begin DATA ROWS
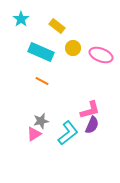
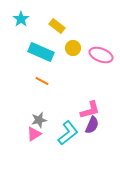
gray star: moved 2 px left, 1 px up
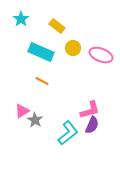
gray star: moved 4 px left; rotated 28 degrees counterclockwise
pink triangle: moved 12 px left, 23 px up
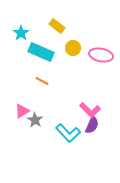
cyan star: moved 14 px down
pink ellipse: rotated 10 degrees counterclockwise
pink L-shape: rotated 60 degrees clockwise
cyan L-shape: rotated 85 degrees clockwise
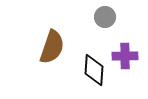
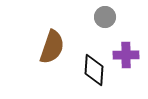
purple cross: moved 1 px right, 1 px up
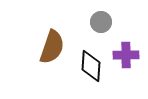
gray circle: moved 4 px left, 5 px down
black diamond: moved 3 px left, 4 px up
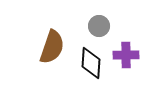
gray circle: moved 2 px left, 4 px down
black diamond: moved 3 px up
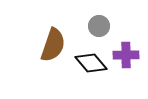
brown semicircle: moved 1 px right, 2 px up
black diamond: rotated 44 degrees counterclockwise
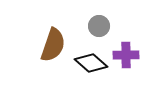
black diamond: rotated 8 degrees counterclockwise
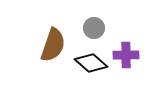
gray circle: moved 5 px left, 2 px down
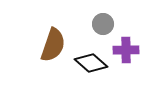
gray circle: moved 9 px right, 4 px up
purple cross: moved 5 px up
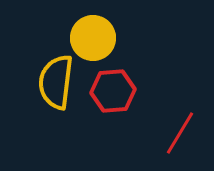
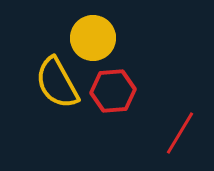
yellow semicircle: moved 1 px right, 1 px down; rotated 36 degrees counterclockwise
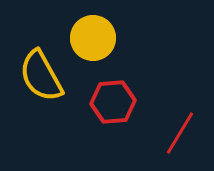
yellow semicircle: moved 16 px left, 7 px up
red hexagon: moved 11 px down
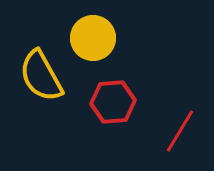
red line: moved 2 px up
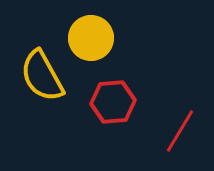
yellow circle: moved 2 px left
yellow semicircle: moved 1 px right
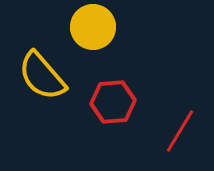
yellow circle: moved 2 px right, 11 px up
yellow semicircle: rotated 12 degrees counterclockwise
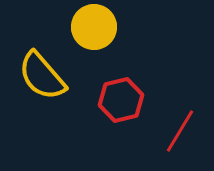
yellow circle: moved 1 px right
red hexagon: moved 8 px right, 2 px up; rotated 9 degrees counterclockwise
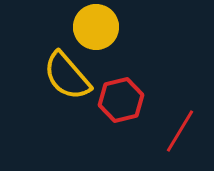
yellow circle: moved 2 px right
yellow semicircle: moved 25 px right
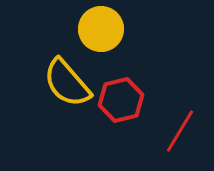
yellow circle: moved 5 px right, 2 px down
yellow semicircle: moved 7 px down
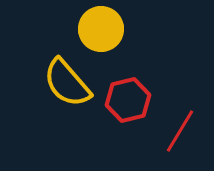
red hexagon: moved 7 px right
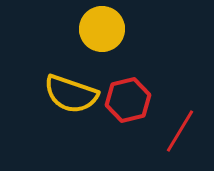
yellow circle: moved 1 px right
yellow semicircle: moved 4 px right, 11 px down; rotated 30 degrees counterclockwise
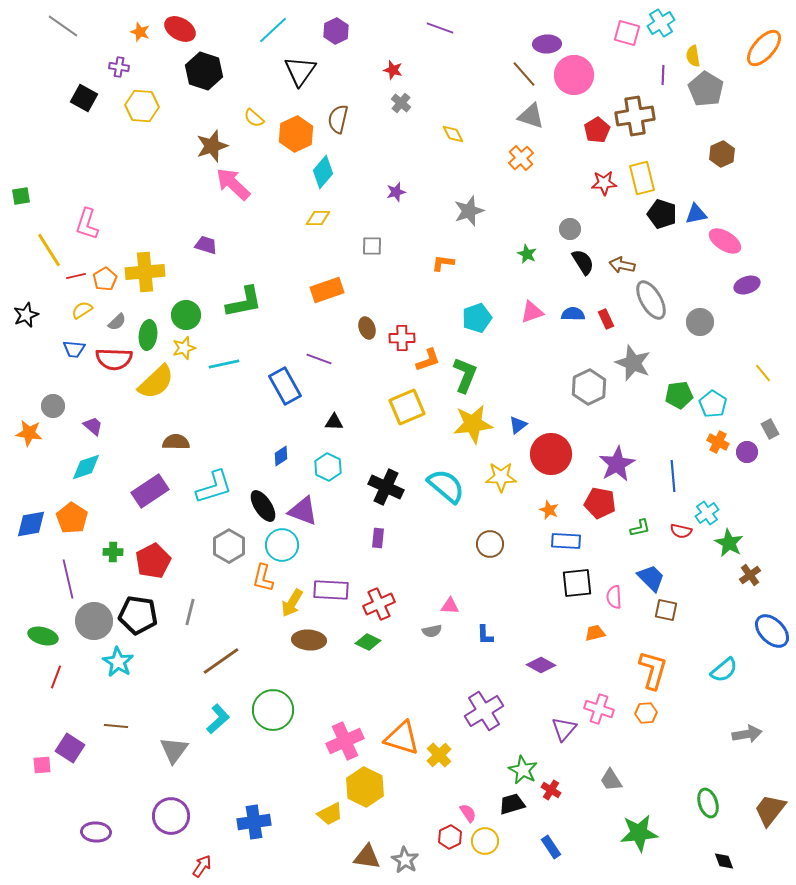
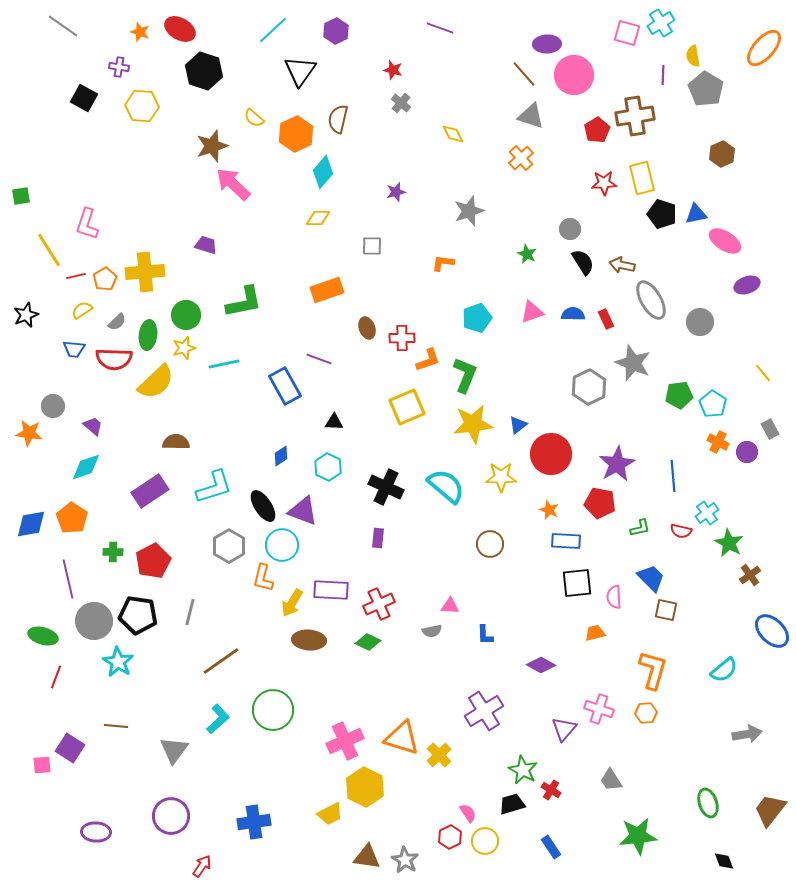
green star at (639, 833): moved 1 px left, 3 px down
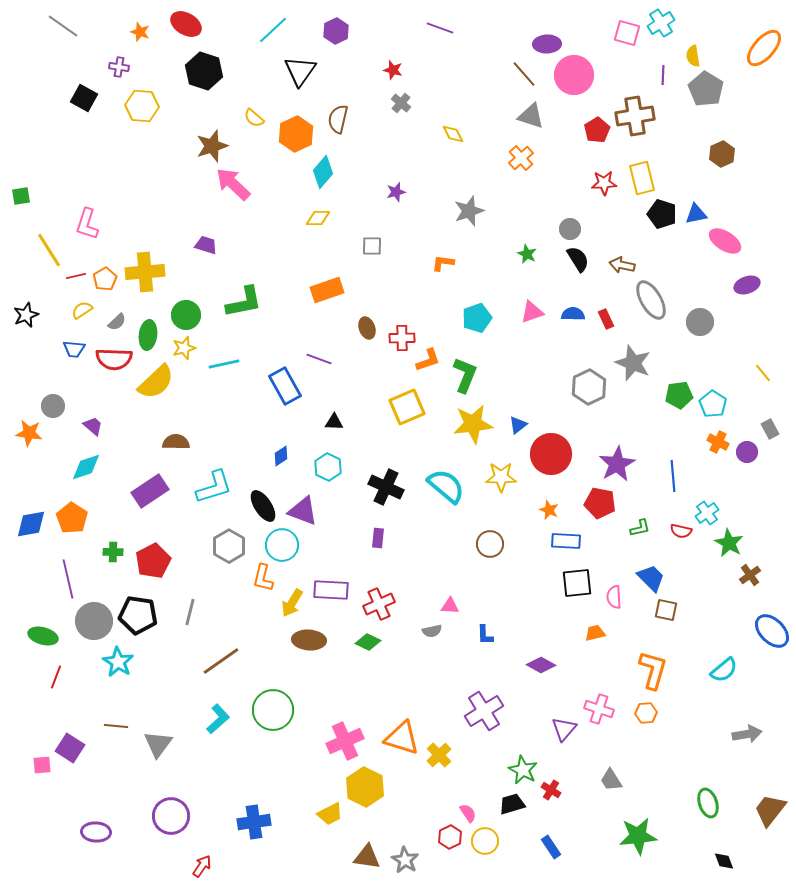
red ellipse at (180, 29): moved 6 px right, 5 px up
black semicircle at (583, 262): moved 5 px left, 3 px up
gray triangle at (174, 750): moved 16 px left, 6 px up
end DATA ROWS
▶ **THE REQUEST**
Copy all of the data above line for line, without any changes, and leave out the picture markers.

▶ **SOLUTION BELOW**
gray star: moved 2 px left, 1 px up
gray star: moved 4 px left; rotated 28 degrees counterclockwise
pink triangle: moved 12 px left, 23 px up
cyan star: moved 14 px down
pink ellipse: rotated 10 degrees counterclockwise
pink L-shape: rotated 60 degrees clockwise
cyan L-shape: rotated 85 degrees clockwise
purple cross: moved 1 px right, 1 px up
gray circle: moved 4 px left, 5 px down
black diamond: moved 3 px left, 4 px up
gray circle: moved 2 px left, 4 px down
black diamond: moved 3 px up
brown semicircle: moved 1 px right, 2 px up
black diamond: rotated 44 degrees counterclockwise
black diamond: rotated 8 degrees counterclockwise
gray circle: moved 5 px left, 2 px down
gray circle: moved 9 px right, 4 px up
purple cross: moved 5 px up
yellow semicircle: moved 1 px right, 1 px down; rotated 36 degrees counterclockwise
yellow semicircle: moved 16 px left, 7 px up
red hexagon: moved 11 px down
red line: moved 2 px up
yellow circle: moved 2 px left
yellow semicircle: moved 1 px right
yellow circle: moved 2 px right, 11 px up
yellow semicircle: rotated 12 degrees counterclockwise
yellow circle: moved 1 px right
red hexagon: moved 8 px right, 2 px up; rotated 9 degrees counterclockwise
yellow circle: moved 2 px right
yellow semicircle: moved 25 px right
yellow circle: moved 5 px right, 2 px down
yellow semicircle: moved 7 px down
red hexagon: moved 7 px right
yellow circle: moved 1 px right
yellow semicircle: moved 4 px right, 11 px down; rotated 30 degrees counterclockwise
green star at (639, 833): moved 1 px left, 3 px down
red ellipse at (180, 29): moved 6 px right, 5 px up
black semicircle at (583, 262): moved 5 px left, 3 px up
gray triangle at (174, 750): moved 16 px left, 6 px up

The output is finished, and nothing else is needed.